- **Content revision data**
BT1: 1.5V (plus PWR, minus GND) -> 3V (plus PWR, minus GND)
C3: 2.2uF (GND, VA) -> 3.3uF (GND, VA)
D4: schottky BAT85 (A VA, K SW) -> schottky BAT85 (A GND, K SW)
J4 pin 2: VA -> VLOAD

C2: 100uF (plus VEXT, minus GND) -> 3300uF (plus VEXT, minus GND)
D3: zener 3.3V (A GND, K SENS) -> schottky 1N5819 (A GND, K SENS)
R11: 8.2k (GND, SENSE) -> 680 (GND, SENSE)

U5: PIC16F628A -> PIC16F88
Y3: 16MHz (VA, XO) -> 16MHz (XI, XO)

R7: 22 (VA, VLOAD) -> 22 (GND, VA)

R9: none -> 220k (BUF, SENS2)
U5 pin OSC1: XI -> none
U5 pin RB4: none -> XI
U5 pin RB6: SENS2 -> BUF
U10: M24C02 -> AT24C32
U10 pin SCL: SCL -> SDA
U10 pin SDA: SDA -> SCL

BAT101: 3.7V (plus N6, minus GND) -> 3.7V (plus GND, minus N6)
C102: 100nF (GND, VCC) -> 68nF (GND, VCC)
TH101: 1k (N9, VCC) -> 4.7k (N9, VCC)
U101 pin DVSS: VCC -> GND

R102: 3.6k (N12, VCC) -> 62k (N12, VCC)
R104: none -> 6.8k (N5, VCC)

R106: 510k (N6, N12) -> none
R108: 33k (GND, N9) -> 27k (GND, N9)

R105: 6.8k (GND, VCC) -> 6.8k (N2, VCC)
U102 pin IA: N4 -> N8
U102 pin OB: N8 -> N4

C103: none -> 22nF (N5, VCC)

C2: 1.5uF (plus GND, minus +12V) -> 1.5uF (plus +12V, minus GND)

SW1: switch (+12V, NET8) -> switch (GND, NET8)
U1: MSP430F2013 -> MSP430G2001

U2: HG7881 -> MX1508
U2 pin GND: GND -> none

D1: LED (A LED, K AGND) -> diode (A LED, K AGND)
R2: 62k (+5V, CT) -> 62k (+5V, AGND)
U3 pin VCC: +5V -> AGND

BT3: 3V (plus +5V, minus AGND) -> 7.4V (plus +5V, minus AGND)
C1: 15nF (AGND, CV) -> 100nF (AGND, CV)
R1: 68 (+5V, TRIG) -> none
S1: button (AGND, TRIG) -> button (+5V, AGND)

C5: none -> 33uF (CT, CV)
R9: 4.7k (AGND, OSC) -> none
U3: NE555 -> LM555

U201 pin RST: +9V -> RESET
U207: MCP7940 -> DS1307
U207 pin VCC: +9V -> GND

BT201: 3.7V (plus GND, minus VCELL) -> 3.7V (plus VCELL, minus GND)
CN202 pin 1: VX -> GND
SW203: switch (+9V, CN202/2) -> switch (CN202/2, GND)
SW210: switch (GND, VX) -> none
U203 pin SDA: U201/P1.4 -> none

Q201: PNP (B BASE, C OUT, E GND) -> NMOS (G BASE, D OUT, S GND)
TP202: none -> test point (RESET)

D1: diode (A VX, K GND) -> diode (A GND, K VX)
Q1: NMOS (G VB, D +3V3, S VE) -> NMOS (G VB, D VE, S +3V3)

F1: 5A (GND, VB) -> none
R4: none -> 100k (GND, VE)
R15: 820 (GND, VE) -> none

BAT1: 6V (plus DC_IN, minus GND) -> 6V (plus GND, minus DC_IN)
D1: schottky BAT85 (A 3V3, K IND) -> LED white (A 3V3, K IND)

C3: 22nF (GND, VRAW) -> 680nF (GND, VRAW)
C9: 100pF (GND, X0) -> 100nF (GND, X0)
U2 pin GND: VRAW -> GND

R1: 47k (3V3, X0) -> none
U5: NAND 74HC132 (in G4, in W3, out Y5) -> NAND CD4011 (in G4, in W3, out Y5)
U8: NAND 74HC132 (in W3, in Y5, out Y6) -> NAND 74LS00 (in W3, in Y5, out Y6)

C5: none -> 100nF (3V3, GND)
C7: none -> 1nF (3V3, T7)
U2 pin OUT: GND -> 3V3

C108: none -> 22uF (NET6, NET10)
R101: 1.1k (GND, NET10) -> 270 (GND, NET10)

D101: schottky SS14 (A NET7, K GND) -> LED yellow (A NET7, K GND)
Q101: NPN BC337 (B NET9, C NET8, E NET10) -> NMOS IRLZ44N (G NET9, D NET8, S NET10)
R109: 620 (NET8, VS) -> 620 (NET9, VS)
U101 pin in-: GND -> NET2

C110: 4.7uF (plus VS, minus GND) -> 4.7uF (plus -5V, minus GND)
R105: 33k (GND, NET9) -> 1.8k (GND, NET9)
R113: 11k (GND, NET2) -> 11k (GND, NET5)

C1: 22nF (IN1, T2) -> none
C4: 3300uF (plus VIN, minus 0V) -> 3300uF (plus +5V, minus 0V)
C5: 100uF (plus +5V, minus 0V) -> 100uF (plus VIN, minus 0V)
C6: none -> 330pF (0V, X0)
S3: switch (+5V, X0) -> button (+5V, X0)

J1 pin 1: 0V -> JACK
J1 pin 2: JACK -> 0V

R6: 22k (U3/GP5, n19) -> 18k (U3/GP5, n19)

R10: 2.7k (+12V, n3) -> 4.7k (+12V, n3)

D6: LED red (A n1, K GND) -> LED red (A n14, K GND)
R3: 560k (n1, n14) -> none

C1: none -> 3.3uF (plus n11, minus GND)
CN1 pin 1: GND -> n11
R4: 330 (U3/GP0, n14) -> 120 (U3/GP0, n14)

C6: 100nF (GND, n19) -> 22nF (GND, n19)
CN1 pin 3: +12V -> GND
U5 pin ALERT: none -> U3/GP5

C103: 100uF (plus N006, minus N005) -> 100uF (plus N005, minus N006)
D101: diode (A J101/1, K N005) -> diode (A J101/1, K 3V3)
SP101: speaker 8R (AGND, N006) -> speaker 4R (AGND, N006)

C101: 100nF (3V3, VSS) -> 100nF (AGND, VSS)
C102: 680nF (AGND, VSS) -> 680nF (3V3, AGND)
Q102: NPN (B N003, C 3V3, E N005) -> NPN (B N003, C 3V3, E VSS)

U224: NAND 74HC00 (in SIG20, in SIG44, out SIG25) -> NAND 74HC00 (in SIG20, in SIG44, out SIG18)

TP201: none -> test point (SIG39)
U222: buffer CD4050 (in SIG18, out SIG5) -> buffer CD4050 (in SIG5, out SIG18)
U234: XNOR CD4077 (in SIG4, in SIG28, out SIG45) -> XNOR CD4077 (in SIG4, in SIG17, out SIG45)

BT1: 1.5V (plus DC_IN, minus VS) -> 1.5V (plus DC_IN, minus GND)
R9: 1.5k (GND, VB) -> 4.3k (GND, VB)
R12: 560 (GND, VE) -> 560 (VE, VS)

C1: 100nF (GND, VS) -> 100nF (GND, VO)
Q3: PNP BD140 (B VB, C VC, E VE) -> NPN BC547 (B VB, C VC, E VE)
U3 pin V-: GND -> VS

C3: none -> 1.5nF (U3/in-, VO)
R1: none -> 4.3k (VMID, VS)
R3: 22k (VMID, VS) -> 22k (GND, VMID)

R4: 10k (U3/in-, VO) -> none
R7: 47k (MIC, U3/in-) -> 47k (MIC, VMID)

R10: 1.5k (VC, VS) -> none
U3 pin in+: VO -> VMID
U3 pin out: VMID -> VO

- **Problem statement**
Give back the records above exactly, limited to the lines between the one holding "R4: none -> 100k (GND, VE)" and the one holding "U222: buffer CD4050", inclusive.

- **Solution to this task**
R4: none -> 100k (GND, VE)
R15: 820 (GND, VE) -> none

BAT1: 6V (plus DC_IN, minus GND) -> 6V (plus GND, minus DC_IN)
D1: schottky BAT85 (A 3V3, K IND) -> LED white (A 3V3, K IND)

C3: 22nF (GND, VRAW) -> 680nF (GND, VRAW)
C9: 100pF (GND, X0) -> 100nF (GND, X0)
U2 pin GND: VRAW -> GND

R1: 47k (3V3, X0) -> none
U5: NAND 74HC132 (in G4, in W3, out Y5) -> NAND CD4011 (in G4, in W3, out Y5)
U8: NAND 74HC132 (in W3, in Y5, out Y6) -> NAND 74LS00 (in W3, in Y5, out Y6)

C5: none -> 100nF (3V3, GND)
C7: none -> 1nF (3V3, T7)
U2 pin OUT: GND -> 3V3

C108: none -> 22uF (NET6, NET10)
R101: 1.1k (GND, NET10) -> 270 (GND, NET10)

D101: schottky SS14 (A NET7, K GND) -> LED yellow (A NET7, K GND)
Q101: NPN BC337 (B NET9, C NET8, E NET10) -> NMOS IRLZ44N (G NET9, D NET8, S NET10)
R109: 620 (NET8, VS) -> 620 (NET9, VS)
U101 pin in-: GND -> NET2

C110: 4.7uF (plus VS, minus GND) -> 4.7uF (plus -5V, minus GND)
R105: 33k (GND, NET9) -> 1.8k (GND, NET9)
R113: 11k (GND, NET2) -> 11k (GND, NET5)

C1: 22nF (IN1, T2) -> none
C4: 3300uF (plus VIN, minus 0V) -> 3300uF (plus +5V, minus 0V)
C5: 100uF (plus +5V, minus 0V) -> 100uF (plus VIN, minus 0V)
C6: none -> 330pF (0V, X0)
S3: switch (+5V, X0) -> button (+5V, X0)

J1 pin 1: 0V -> JACK
J1 pin 2: JACK -> 0V

R6: 22k (U3/GP5, n19) -> 18k (U3/GP5, n19)

R10: 2.7k (+12V, n3) -> 4.7k (+12V, n3)

D6: LED red (A n1, K GND) -> LED red (A n14, K GND)
R3: 560k (n1, n14) -> none

C1: none -> 3.3uF (plus n11, minus GND)
CN1 pin 1: GND -> n11
R4: 330 (U3/GP0, n14) -> 120 (U3/GP0, n14)

C6: 100nF (GND, n19) -> 22nF (GND, n19)
CN1 pin 3: +12V -> GND
U5 pin ALERT: none -> U3/GP5

C103: 100uF (plus N006, minus N005) -> 100uF (plus N005, minus N006)
D101: diode (A J101/1, K N005) -> diode (A J101/1, K 3V3)
SP101: speaker 8R (AGND, N006) -> speaker 4R (AGND, N006)

C101: 100nF (3V3, VSS) -> 100nF (AGND, VSS)
C102: 680nF (AGND, VSS) -> 680nF (3V3, AGND)
Q102: NPN (B N003, C 3V3, E N005) -> NPN (B N003, C 3V3, E VSS)

U224: NAND 74HC00 (in SIG20, in SIG44, out SIG25) -> NAND 74HC00 (in SIG20, in SIG44, out SIG18)

TP201: none -> test point (SIG39)
U222: buffer CD4050 (in SIG18, out SIG5) -> buffer CD4050 (in SIG5, out SIG18)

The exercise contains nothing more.